══ Information shown ══

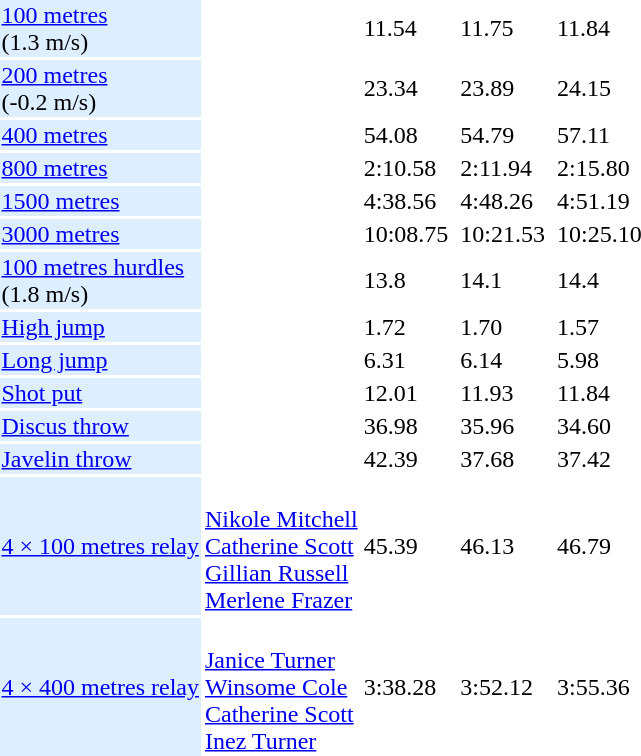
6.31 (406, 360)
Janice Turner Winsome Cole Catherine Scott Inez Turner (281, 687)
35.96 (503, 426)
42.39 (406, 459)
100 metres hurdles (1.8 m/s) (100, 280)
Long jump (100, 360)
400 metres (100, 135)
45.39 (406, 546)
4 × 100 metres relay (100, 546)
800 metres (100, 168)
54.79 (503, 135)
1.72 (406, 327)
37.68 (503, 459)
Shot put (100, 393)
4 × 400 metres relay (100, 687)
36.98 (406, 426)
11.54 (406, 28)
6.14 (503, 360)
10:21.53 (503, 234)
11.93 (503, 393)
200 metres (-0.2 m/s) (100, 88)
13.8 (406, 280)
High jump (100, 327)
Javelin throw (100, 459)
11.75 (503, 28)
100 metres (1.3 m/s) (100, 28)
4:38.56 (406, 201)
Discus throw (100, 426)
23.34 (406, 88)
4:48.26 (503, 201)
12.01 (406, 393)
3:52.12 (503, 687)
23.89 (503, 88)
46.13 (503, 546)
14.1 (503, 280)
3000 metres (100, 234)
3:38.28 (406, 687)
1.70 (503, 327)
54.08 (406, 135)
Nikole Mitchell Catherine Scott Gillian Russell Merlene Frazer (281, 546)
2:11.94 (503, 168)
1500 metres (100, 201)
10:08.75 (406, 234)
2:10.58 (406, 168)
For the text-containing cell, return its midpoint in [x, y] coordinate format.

═══
══ Information shown ══

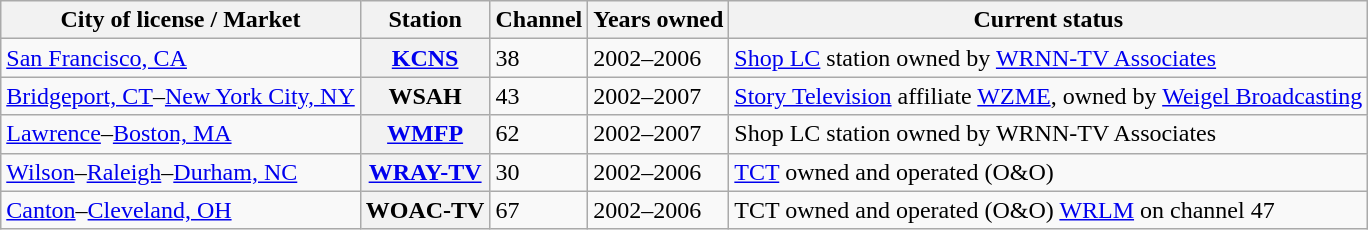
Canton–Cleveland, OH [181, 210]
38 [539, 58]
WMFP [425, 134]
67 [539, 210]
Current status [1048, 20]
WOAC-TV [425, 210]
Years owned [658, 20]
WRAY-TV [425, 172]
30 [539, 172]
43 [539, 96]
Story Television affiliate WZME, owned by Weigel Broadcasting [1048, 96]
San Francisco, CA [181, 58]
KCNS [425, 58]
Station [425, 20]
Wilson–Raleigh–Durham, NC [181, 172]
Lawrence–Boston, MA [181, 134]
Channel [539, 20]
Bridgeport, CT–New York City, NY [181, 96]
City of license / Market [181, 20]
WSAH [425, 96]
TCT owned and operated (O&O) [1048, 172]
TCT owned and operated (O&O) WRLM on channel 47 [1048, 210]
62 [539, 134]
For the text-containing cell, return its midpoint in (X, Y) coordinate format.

═══

● **Description of the task**: Update the lines from the one with "6.31 (406, 360)" down to the one with "2:10.58 (406, 168)", putting "meters" wherever "metres" appears and leaving everything else unchanged. Give back only those lines.

● **Solution**:
6.31 (406, 360)
Janice Turner Winsome Cole Catherine Scott Inez Turner (281, 687)
35.96 (503, 426)
42.39 (406, 459)
100 meters hurdles (1.8 m/s) (100, 280)
Long jump (100, 360)
400 meters (100, 135)
45.39 (406, 546)
4 × 100 meters relay (100, 546)
800 meters (100, 168)
54.79 (503, 135)
1.72 (406, 327)
37.68 (503, 459)
Shot put (100, 393)
4 × 400 meters relay (100, 687)
36.98 (406, 426)
11.54 (406, 28)
6.14 (503, 360)
10:21.53 (503, 234)
11.93 (503, 393)
200 meters (-0.2 m/s) (100, 88)
13.8 (406, 280)
High jump (100, 327)
Javelin throw (100, 459)
11.75 (503, 28)
100 meters (1.3 m/s) (100, 28)
4:38.56 (406, 201)
Discus throw (100, 426)
23.34 (406, 88)
4:48.26 (503, 201)
12.01 (406, 393)
3:52.12 (503, 687)
23.89 (503, 88)
46.13 (503, 546)
14.1 (503, 280)
3000 meters (100, 234)
3:38.28 (406, 687)
1.70 (503, 327)
54.08 (406, 135)
Nikole Mitchell Catherine Scott Gillian Russell Merlene Frazer (281, 546)
2:11.94 (503, 168)
1500 meters (100, 201)
10:08.75 (406, 234)
2:10.58 (406, 168)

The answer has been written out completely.